> _EXERCISE AIM_
Only the pictures are to be left out; return the rest of the data exactly as it stands.

> _INFORMATION PROVIDED_
-.-.-

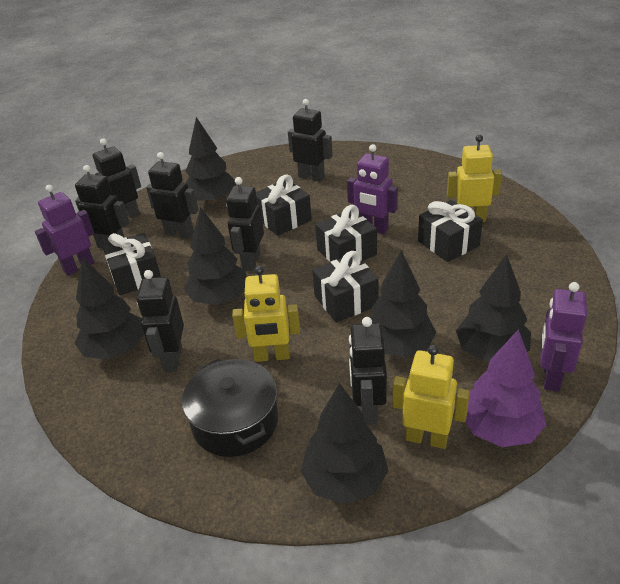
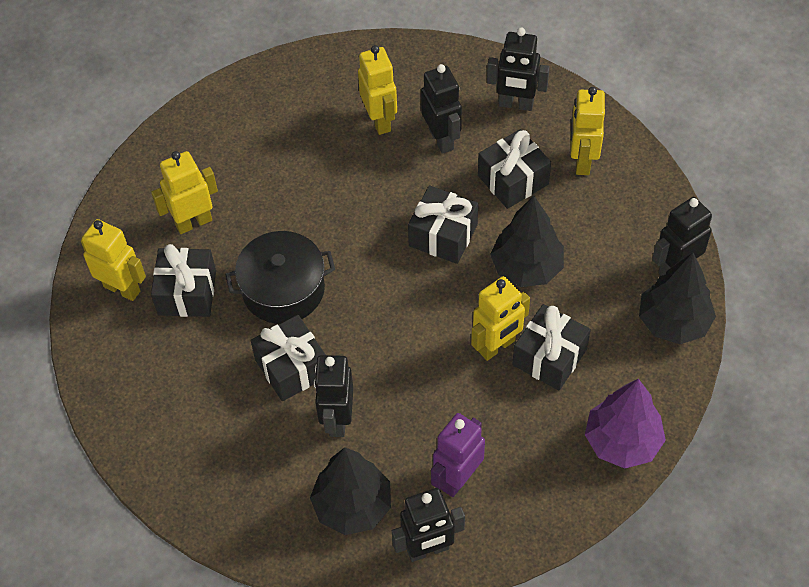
black robot: 7 -> 5
black tree: 6 -> 3
purple robot: 3 -> 1
yellow robot: 3 -> 5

-.-.-

> _RESULT OF THIS TASK_
black robot: 7 -> 5
black tree: 6 -> 3
purple robot: 3 -> 1
yellow robot: 3 -> 5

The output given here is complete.